(What you should do) Under this line is a listing; return exactly the lines starting at the one with "RTC1 pin SDA: A4 -> A3" and running down to the one with "STEPPER1 pin IN1: D13 -> A3", and leave out its pictures.

• • • •

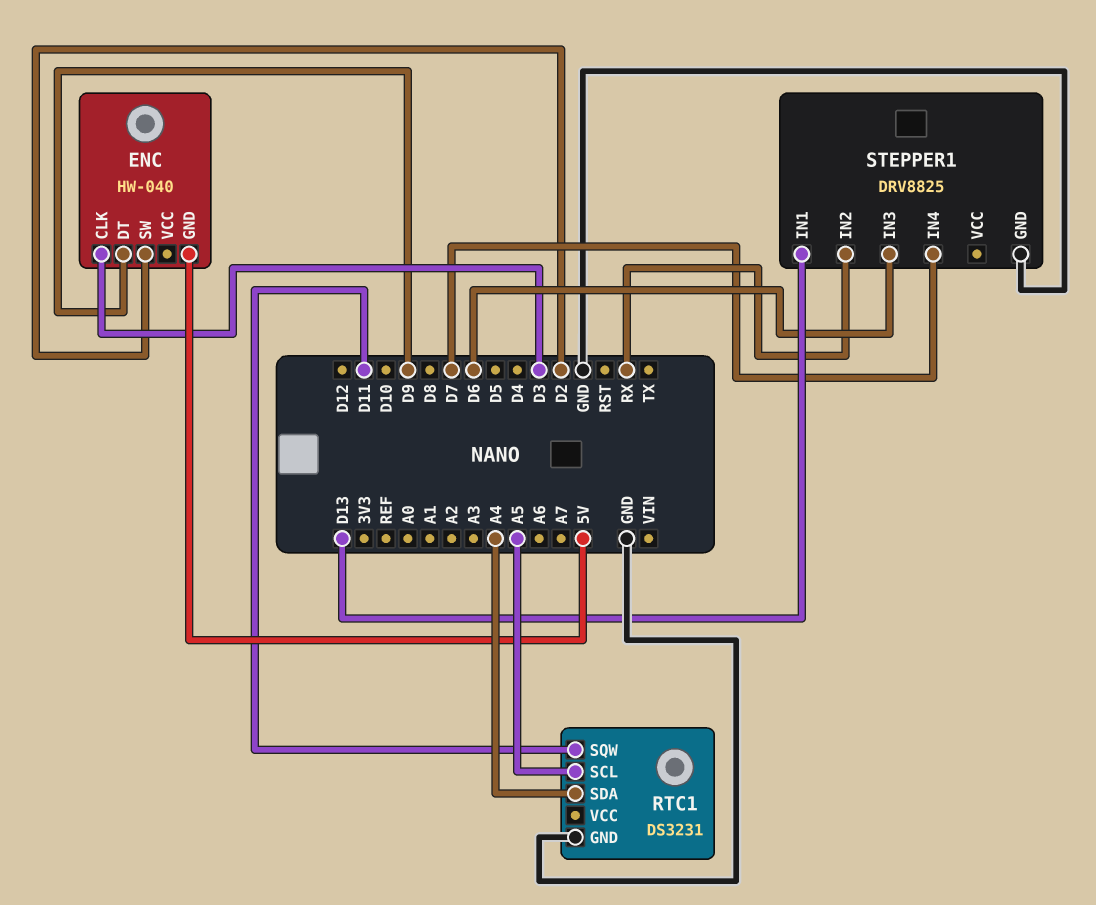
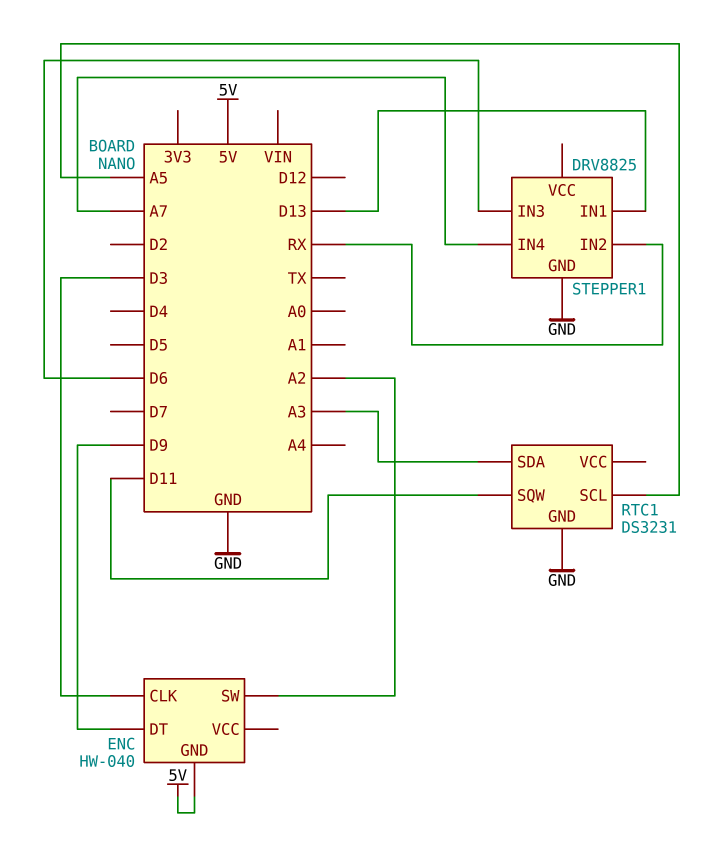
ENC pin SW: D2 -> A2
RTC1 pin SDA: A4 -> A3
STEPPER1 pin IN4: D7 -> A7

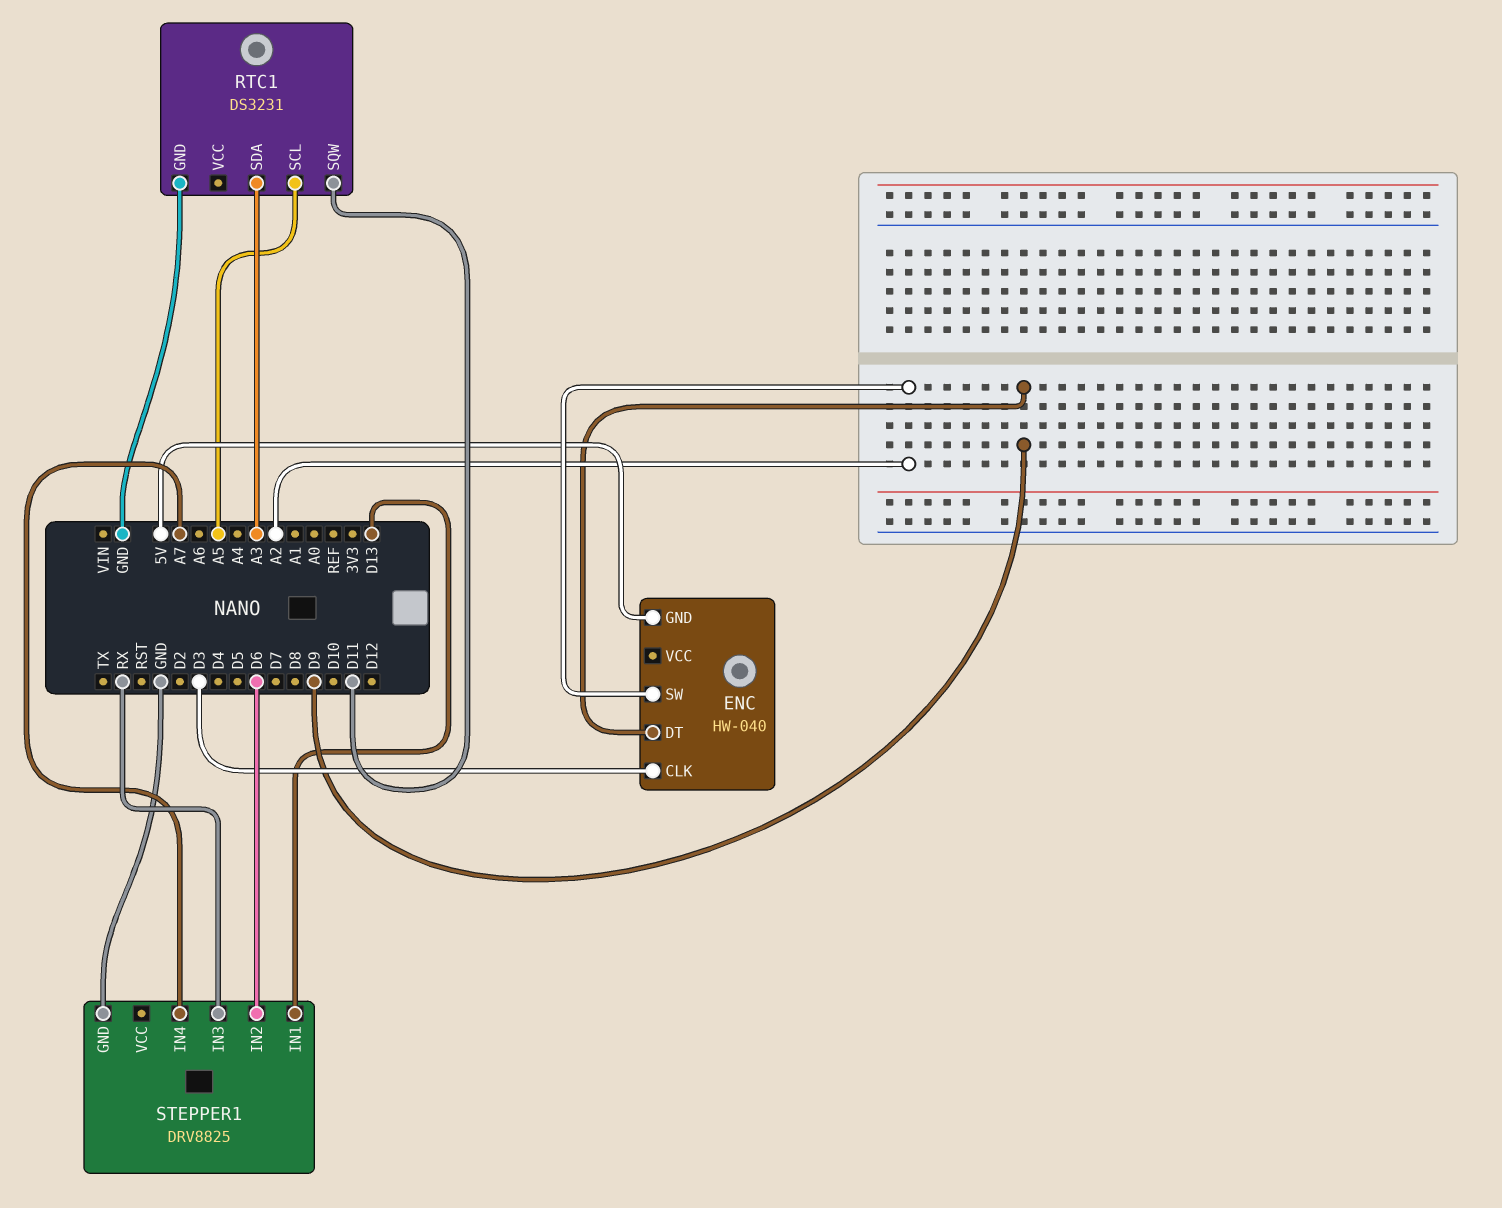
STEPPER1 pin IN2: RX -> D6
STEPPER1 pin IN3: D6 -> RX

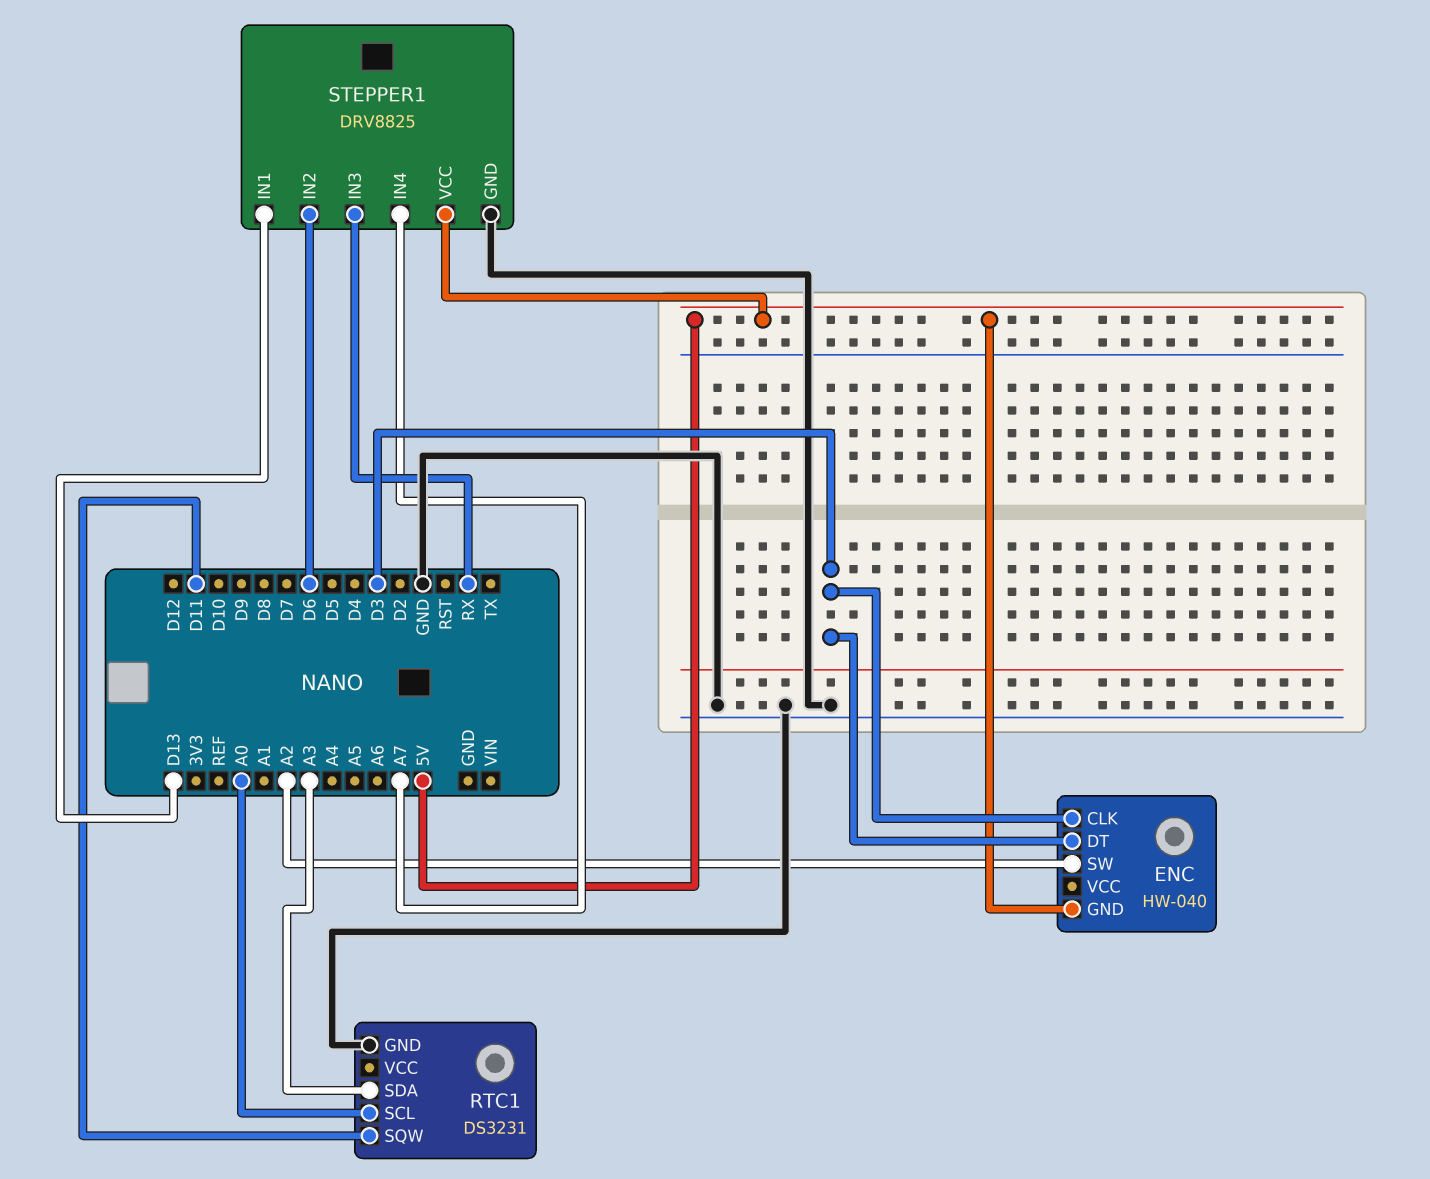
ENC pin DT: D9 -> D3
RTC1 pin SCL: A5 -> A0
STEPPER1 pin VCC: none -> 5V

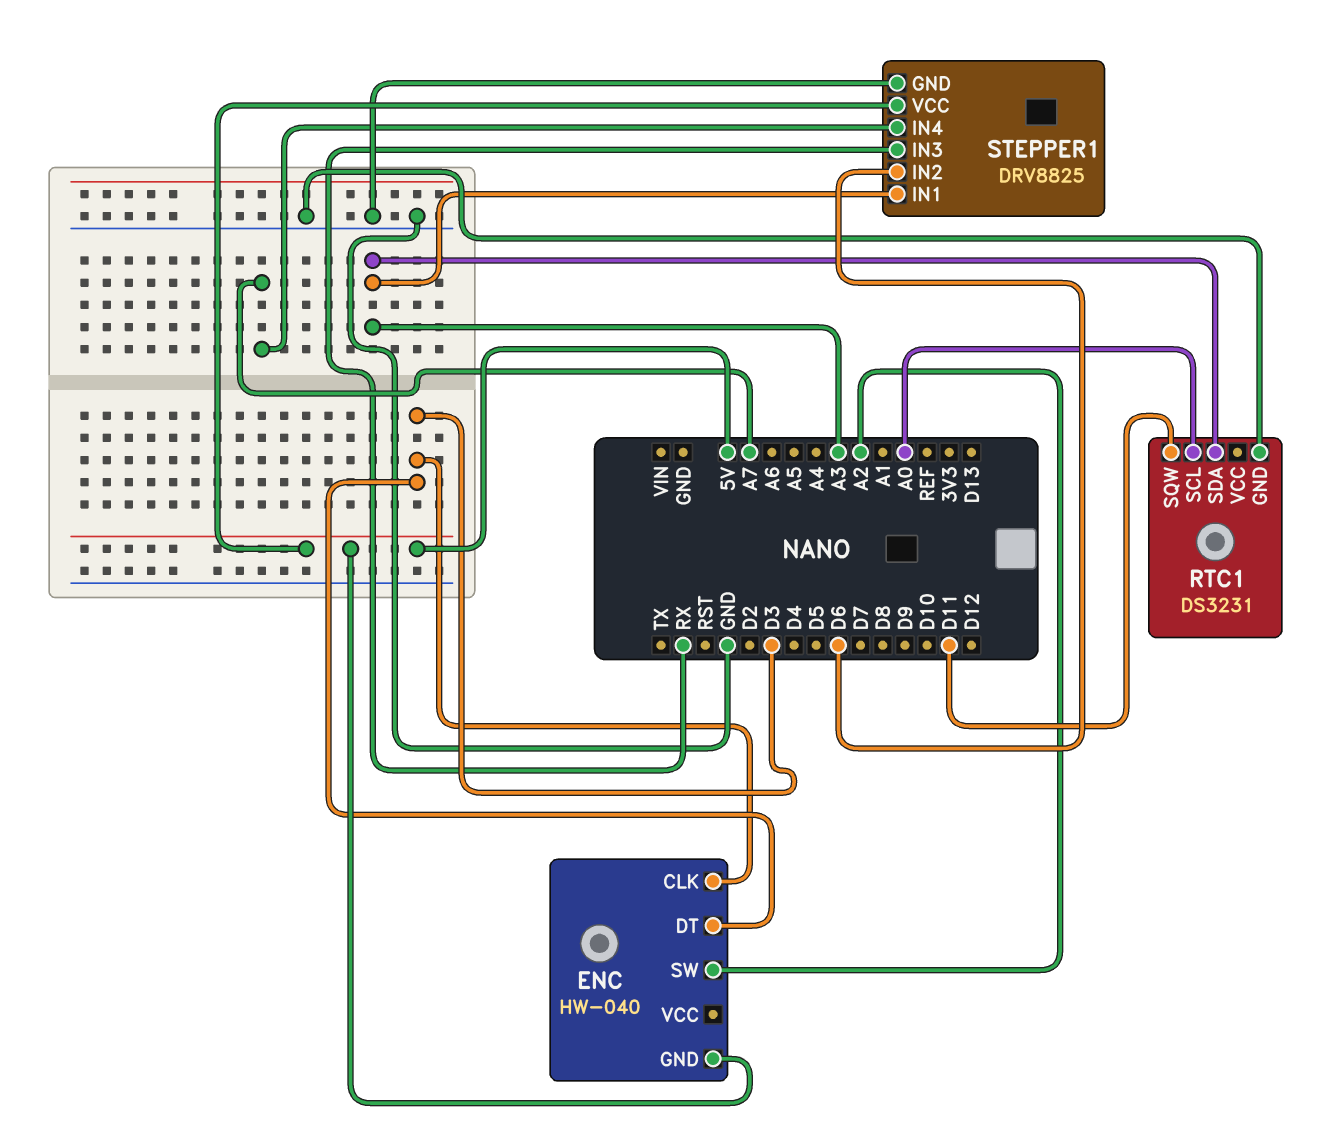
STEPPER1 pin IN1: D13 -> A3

• • • •

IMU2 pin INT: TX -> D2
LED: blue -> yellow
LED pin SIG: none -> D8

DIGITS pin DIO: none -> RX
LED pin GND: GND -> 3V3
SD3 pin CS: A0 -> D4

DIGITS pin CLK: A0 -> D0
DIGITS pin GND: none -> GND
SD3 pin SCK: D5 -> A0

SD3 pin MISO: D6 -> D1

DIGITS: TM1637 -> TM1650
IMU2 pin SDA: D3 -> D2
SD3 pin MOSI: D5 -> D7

• • • •

(Completed task)
RTC1 pin SDA: A4 -> A3
STEPPER1 pin IN4: D7 -> A7

STEPPER1 pin IN2: RX -> D6
STEPPER1 pin IN3: D6 -> RX

ENC pin DT: D9 -> D3
RTC1 pin SCL: A5 -> A0
STEPPER1 pin VCC: none -> 5V

STEPPER1 pin IN1: D13 -> A3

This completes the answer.